** Start **

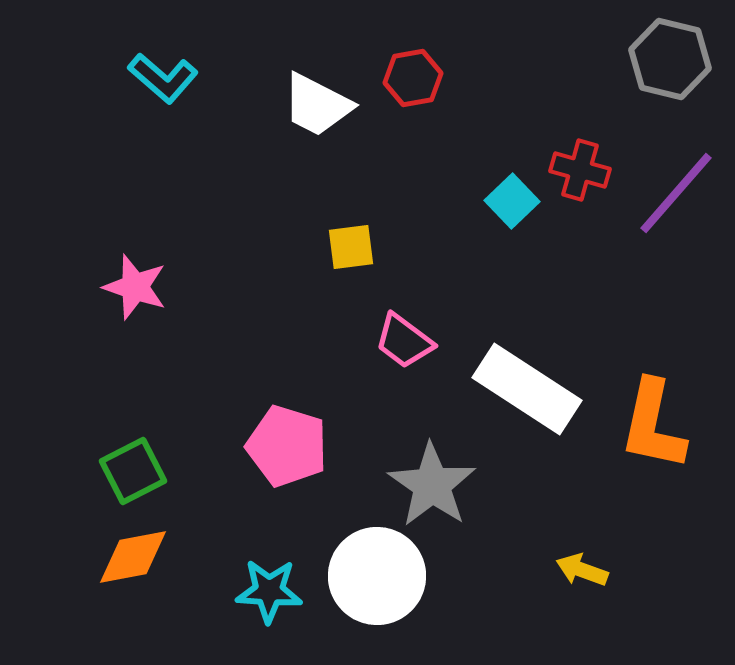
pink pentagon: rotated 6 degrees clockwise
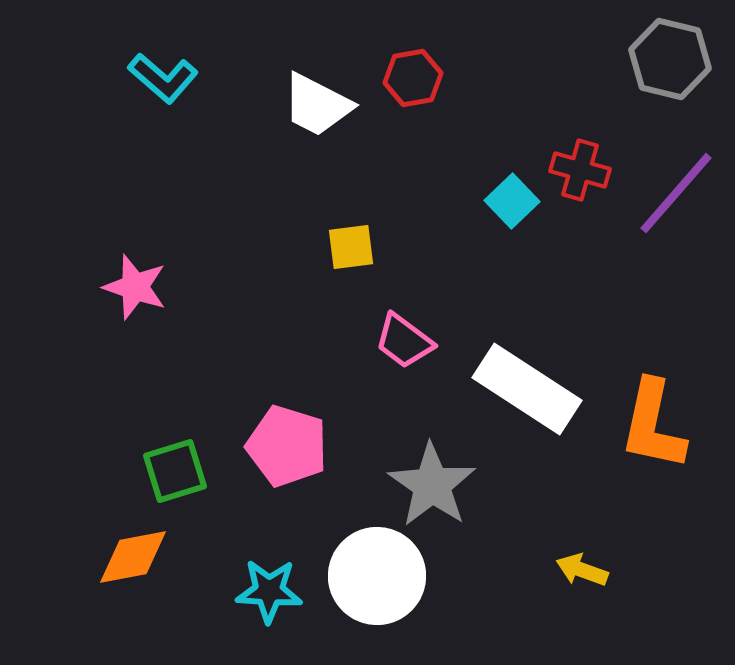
green square: moved 42 px right; rotated 10 degrees clockwise
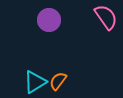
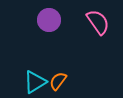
pink semicircle: moved 8 px left, 5 px down
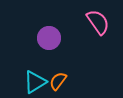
purple circle: moved 18 px down
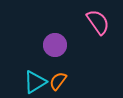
purple circle: moved 6 px right, 7 px down
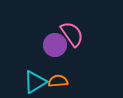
pink semicircle: moved 26 px left, 12 px down
orange semicircle: rotated 48 degrees clockwise
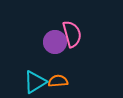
pink semicircle: rotated 20 degrees clockwise
purple circle: moved 3 px up
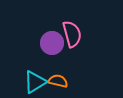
purple circle: moved 3 px left, 1 px down
orange semicircle: rotated 18 degrees clockwise
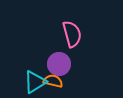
purple circle: moved 7 px right, 21 px down
orange semicircle: moved 5 px left
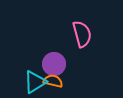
pink semicircle: moved 10 px right
purple circle: moved 5 px left
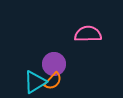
pink semicircle: moved 6 px right; rotated 76 degrees counterclockwise
orange semicircle: rotated 120 degrees clockwise
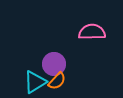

** End **

**Brief:** Reproduce every line of the rows above word for word, leaving out the pictures.

**The result:**
pink pentagon: rotated 6 degrees clockwise
green square: moved 42 px right; rotated 10 degrees clockwise
pink semicircle: moved 8 px left, 5 px down
purple circle: moved 18 px down
purple circle: moved 6 px right, 7 px down
pink semicircle: moved 26 px left, 12 px down
orange semicircle: rotated 48 degrees clockwise
pink semicircle: rotated 20 degrees clockwise
purple circle: moved 3 px up
purple circle: moved 3 px left, 1 px down
orange semicircle: rotated 18 degrees clockwise
purple circle: moved 7 px right, 21 px down
orange semicircle: moved 5 px left
pink semicircle: moved 10 px right
purple circle: moved 5 px left
pink semicircle: moved 6 px right; rotated 76 degrees counterclockwise
orange semicircle: rotated 120 degrees clockwise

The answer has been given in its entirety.